• **The input**:
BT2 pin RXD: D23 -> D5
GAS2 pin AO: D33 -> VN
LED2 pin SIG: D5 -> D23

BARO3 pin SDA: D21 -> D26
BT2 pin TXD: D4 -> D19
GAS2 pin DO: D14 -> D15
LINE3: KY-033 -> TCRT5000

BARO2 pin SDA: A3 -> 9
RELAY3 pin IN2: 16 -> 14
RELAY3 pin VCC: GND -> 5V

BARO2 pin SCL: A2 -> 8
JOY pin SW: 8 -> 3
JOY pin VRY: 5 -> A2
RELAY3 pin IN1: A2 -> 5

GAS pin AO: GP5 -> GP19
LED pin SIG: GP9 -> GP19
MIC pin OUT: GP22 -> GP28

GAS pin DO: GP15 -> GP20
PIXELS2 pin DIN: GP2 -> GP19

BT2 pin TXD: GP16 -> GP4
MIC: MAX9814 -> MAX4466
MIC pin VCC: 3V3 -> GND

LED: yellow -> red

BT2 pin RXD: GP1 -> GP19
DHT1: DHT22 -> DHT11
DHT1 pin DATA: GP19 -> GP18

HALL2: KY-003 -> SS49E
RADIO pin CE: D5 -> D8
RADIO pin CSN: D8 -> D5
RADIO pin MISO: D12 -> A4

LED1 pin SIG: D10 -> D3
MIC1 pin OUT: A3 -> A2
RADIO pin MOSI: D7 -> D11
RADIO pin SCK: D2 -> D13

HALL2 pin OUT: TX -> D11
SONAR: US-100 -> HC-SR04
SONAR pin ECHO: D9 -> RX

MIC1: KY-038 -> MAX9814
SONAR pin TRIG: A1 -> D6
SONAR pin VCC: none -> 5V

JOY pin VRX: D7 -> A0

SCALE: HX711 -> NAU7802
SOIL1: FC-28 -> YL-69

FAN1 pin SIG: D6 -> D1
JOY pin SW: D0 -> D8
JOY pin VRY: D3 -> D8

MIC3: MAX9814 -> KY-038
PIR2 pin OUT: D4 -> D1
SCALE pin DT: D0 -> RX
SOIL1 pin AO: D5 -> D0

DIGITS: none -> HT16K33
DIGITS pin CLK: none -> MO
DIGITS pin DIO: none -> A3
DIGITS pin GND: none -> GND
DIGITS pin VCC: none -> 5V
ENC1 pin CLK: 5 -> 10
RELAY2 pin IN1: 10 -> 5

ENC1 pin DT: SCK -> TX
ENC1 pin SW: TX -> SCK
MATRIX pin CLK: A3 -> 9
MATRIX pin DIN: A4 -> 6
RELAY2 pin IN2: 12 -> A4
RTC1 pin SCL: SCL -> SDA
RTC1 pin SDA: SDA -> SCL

• **Task goal**: Print every line of the listing exactly.

• **Solution to this task**:
BT2 pin RXD: D23 -> D5
GAS2 pin AO: D33 -> VN
LED2 pin SIG: D5 -> D23

BARO3 pin SDA: D21 -> D26
BT2 pin TXD: D4 -> D19
GAS2 pin DO: D14 -> D15
LINE3: KY-033 -> TCRT5000

BARO2 pin SDA: A3 -> 9
RELAY3 pin IN2: 16 -> 14
RELAY3 pin VCC: GND -> 5V

BARO2 pin SCL: A2 -> 8
JOY pin SW: 8 -> 3
JOY pin VRY: 5 -> A2
RELAY3 pin IN1: A2 -> 5

GAS pin AO: GP5 -> GP19
LED pin SIG: GP9 -> GP19
MIC pin OUT: GP22 -> GP28

GAS pin DO: GP15 -> GP20
PIXELS2 pin DIN: GP2 -> GP19

BT2 pin TXD: GP16 -> GP4
MIC: MAX9814 -> MAX4466
MIC pin VCC: 3V3 -> GND

LED: yellow -> red

BT2 pin RXD: GP1 -> GP19
DHT1: DHT22 -> DHT11
DHT1 pin DATA: GP19 -> GP18

HALL2: KY-003 -> SS49E
RADIO pin CE: D5 -> D8
RADIO pin CSN: D8 -> D5
RADIO pin MISO: D12 -> A4

LED1 pin SIG: D10 -> D3
MIC1 pin OUT: A3 -> A2
RADIO pin MOSI: D7 -> D11
RADIO pin SCK: D2 -> D13

HALL2 pin OUT: TX -> D11
SONAR: US-100 -> HC-SR04
SONAR pin ECHO: D9 -> RX

MIC1: KY-038 -> MAX9814
SONAR pin TRIG: A1 -> D6
SONAR pin VCC: none -> 5V

JOY pin VRX: D7 -> A0

SCALE: HX711 -> NAU7802
SOIL1: FC-28 -> YL-69

FAN1 pin SIG: D6 -> D1
JOY pin SW: D0 -> D8
JOY pin VRY: D3 -> D8

MIC3: MAX9814 -> KY-038
PIR2 pin OUT: D4 -> D1
SCALE pin DT: D0 -> RX
SOIL1 pin AO: D5 -> D0

DIGITS: none -> HT16K33
DIGITS pin CLK: none -> MO
DIGITS pin DIO: none -> A3
DIGITS pin GND: none -> GND
DIGITS pin VCC: none -> 5V
ENC1 pin CLK: 5 -> 10
RELAY2 pin IN1: 10 -> 5

ENC1 pin DT: SCK -> TX
ENC1 pin SW: TX -> SCK
MATRIX pin CLK: A3 -> 9
MATRIX pin DIN: A4 -> 6
RELAY2 pin IN2: 12 -> A4
RTC1 pin SCL: SCL -> SDA
RTC1 pin SDA: SDA -> SCL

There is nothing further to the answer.